**WORK INSTRUCTION**
Starting with the line containing "IC6: NOT 74HC04" and going on through the line containing "R8: 15k (N011, N025) -> none", return the lines of the data below exactly, and only those.

**EXTRACTED ENTRIES**
——

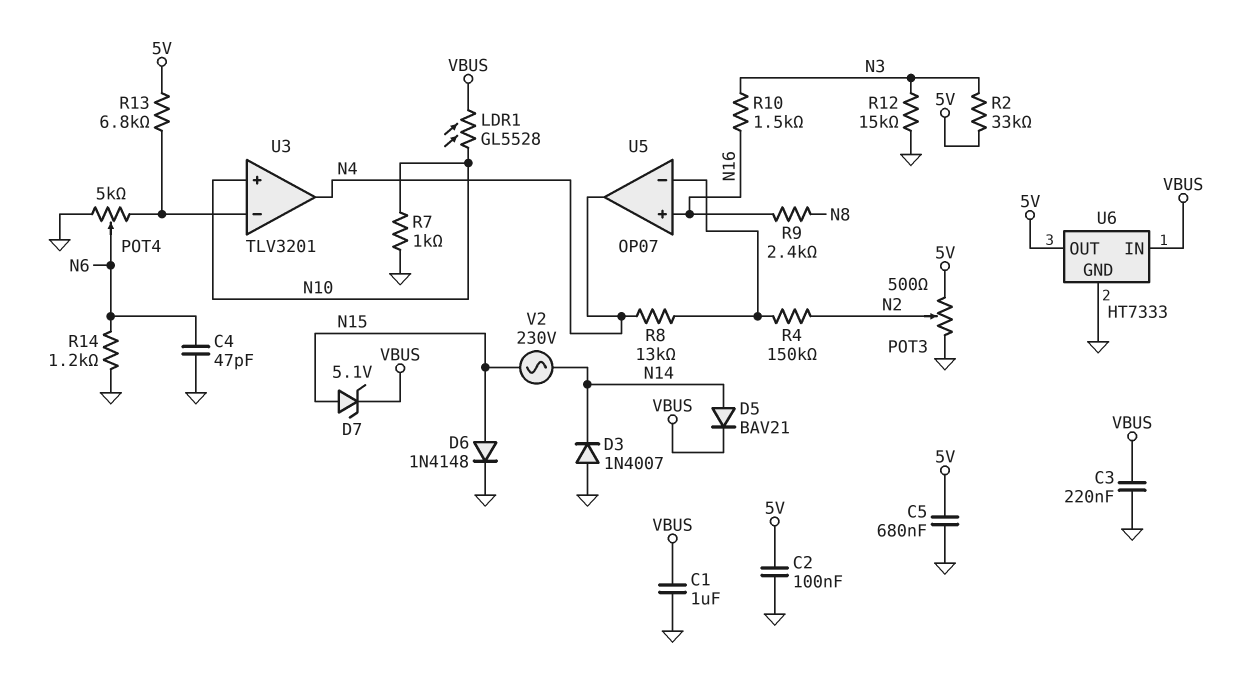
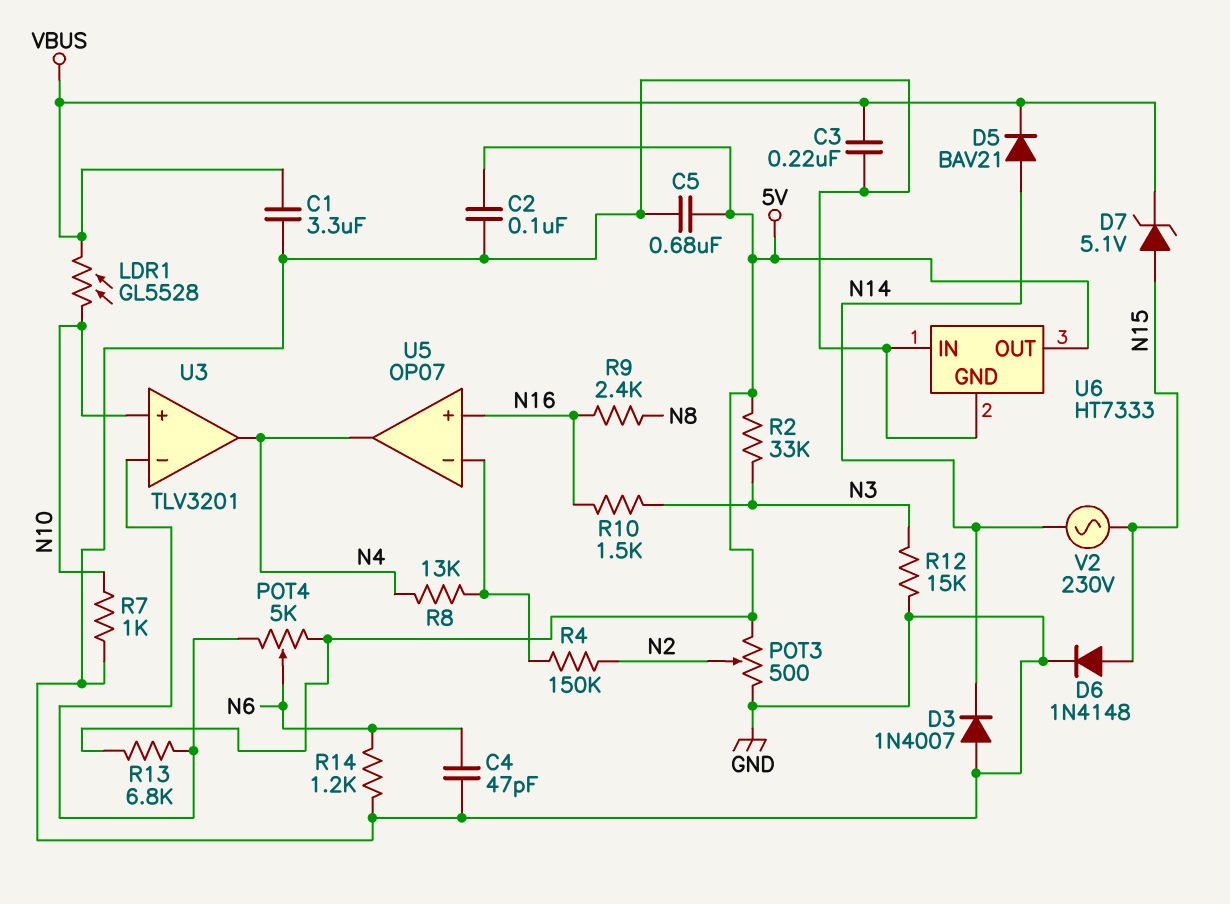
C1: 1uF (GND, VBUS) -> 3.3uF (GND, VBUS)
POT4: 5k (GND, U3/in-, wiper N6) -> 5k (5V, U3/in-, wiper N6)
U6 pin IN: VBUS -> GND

——

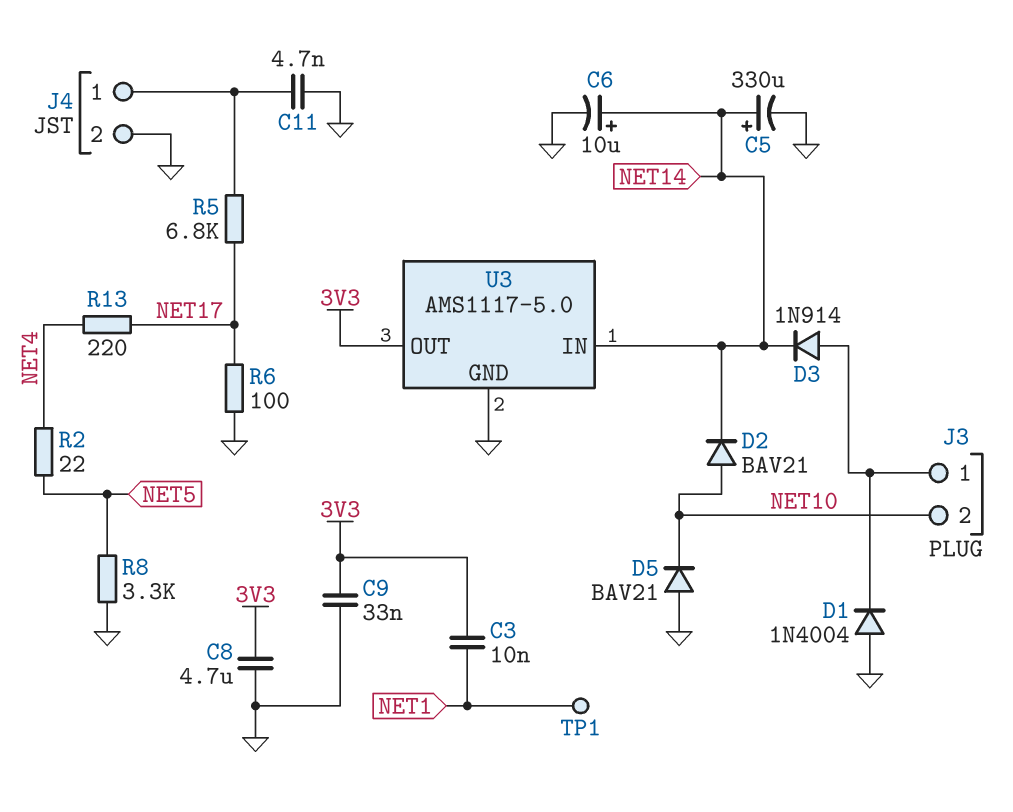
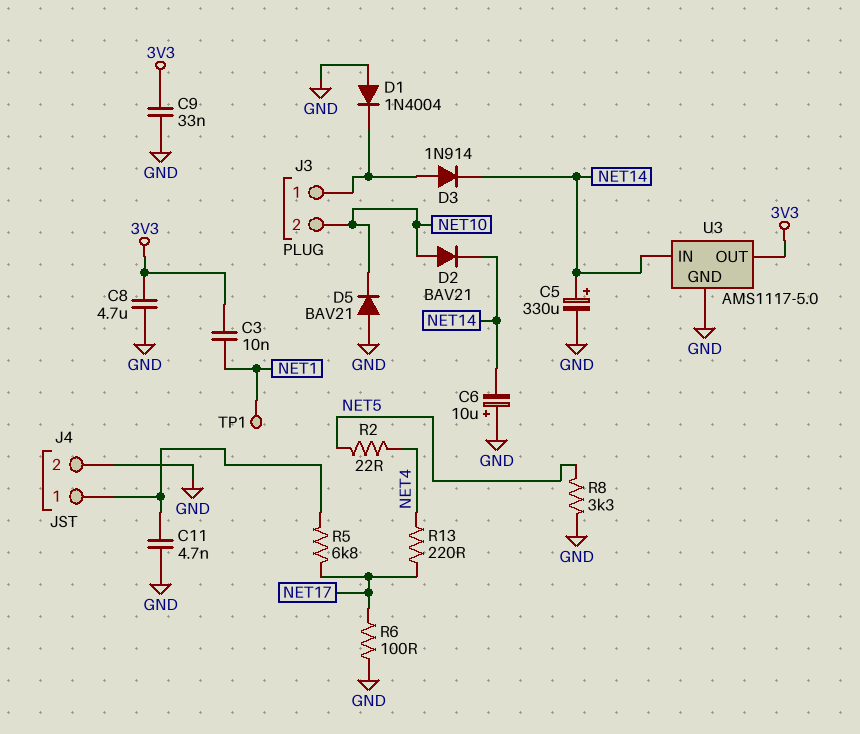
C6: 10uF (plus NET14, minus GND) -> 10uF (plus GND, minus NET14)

——

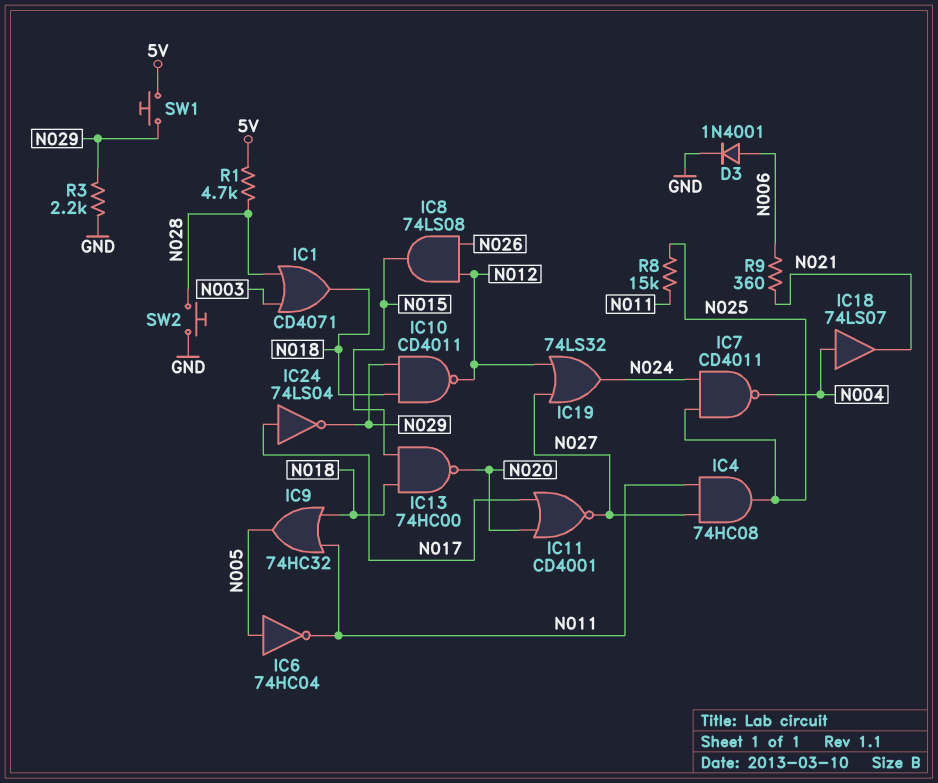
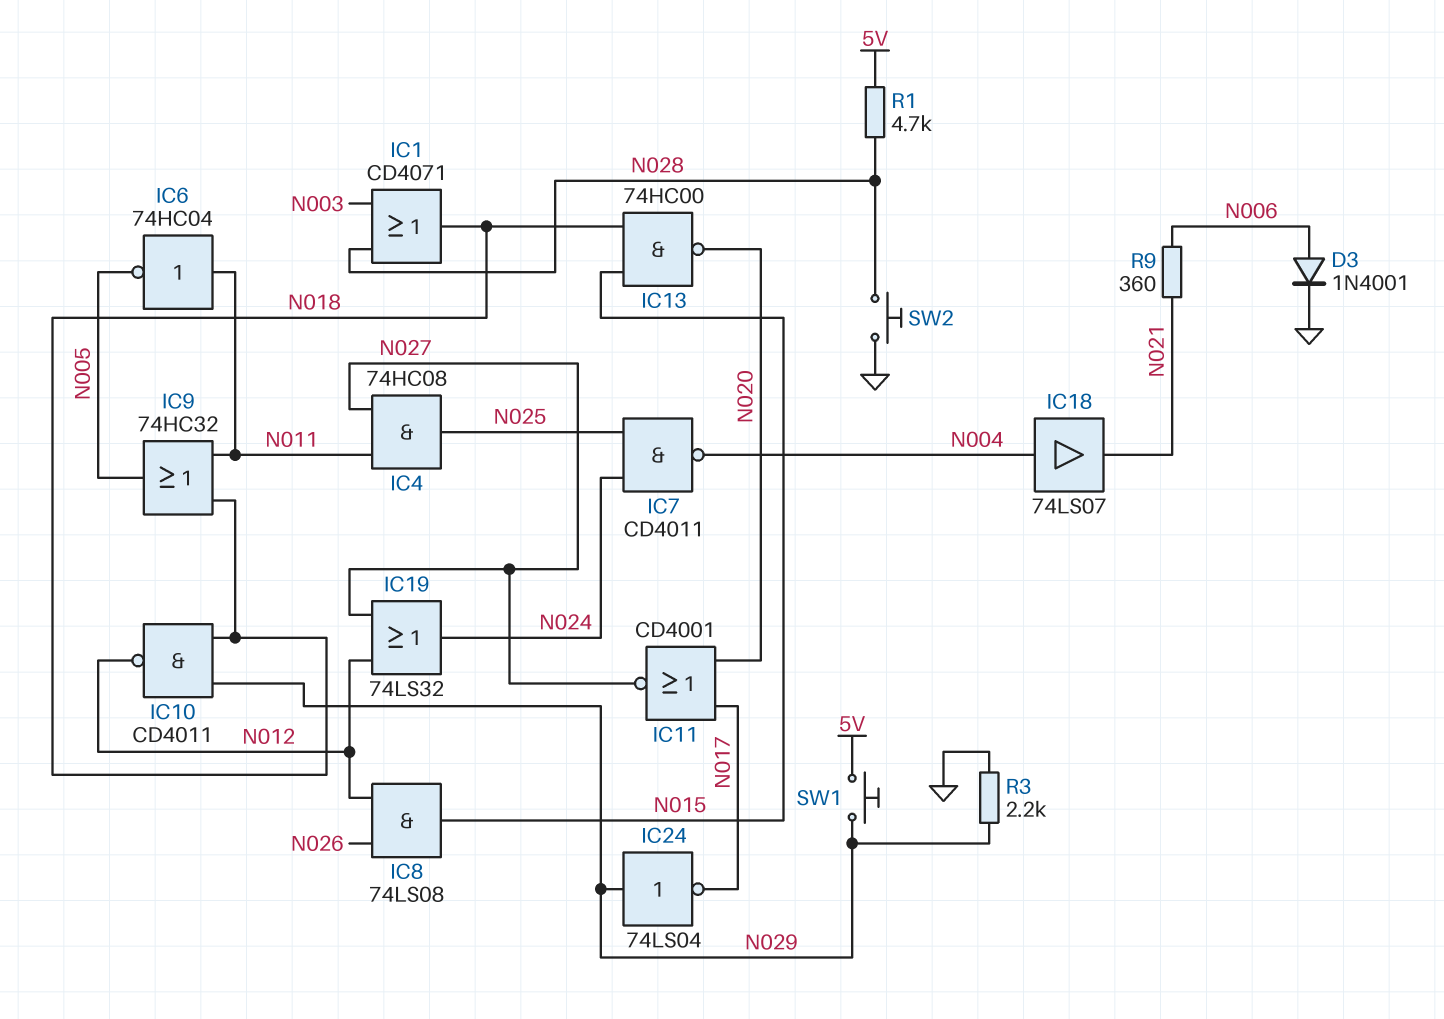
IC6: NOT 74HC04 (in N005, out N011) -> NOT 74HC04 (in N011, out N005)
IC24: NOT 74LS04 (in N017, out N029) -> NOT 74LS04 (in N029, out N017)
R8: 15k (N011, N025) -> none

——

**RESULT BELOW**
IC6: NOT 74HC04 (in N005, out N011) -> NOT 74HC04 (in N011, out N005)
IC24: NOT 74LS04 (in N017, out N029) -> NOT 74LS04 (in N029, out N017)
R8: 15k (N011, N025) -> none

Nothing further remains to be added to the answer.